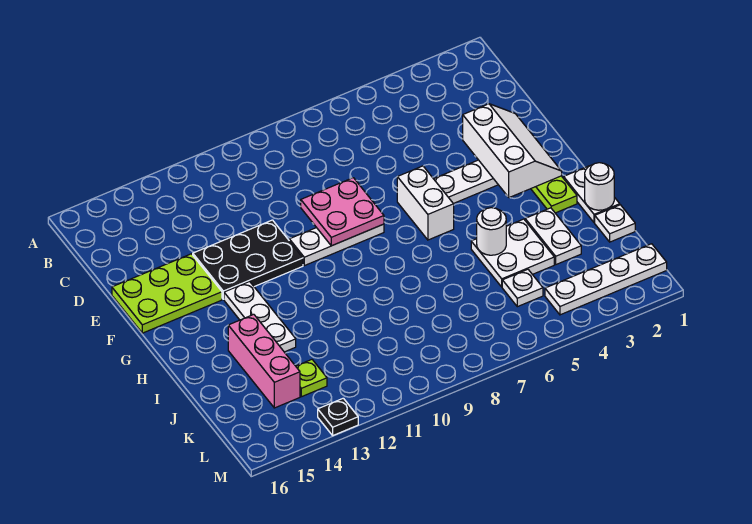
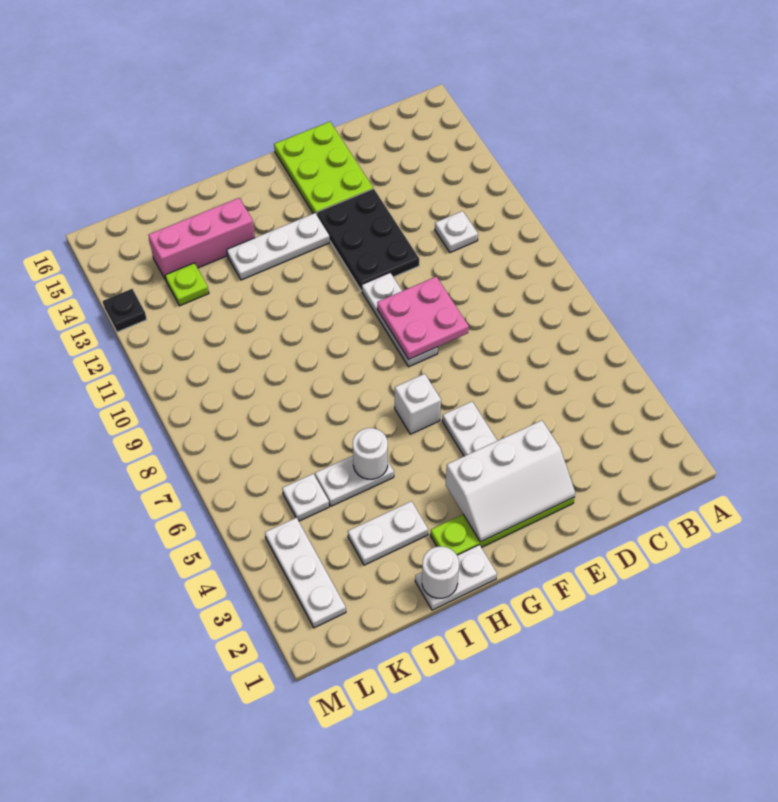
white brick F6:G6 level 1 -> white brick G6 level 1
white plate I4:J5 level 1 -> white plate I5:J5 level 1
white plate J1 level 1 -> white plate C11 level 1
white plate L1:L4 level 1 -> white plate L2:L4 level 1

- Assigned task
Hand back the data above exactly, with no images.

- Solution to the exercise
white brick F6:G6 level 1 -> white brick G6 level 1
white plate I4:J5 level 1 -> white plate I5:J5 level 1
white plate J1 level 1 -> white plate C11 level 1
white plate L1:L4 level 1 -> white plate L2:L4 level 1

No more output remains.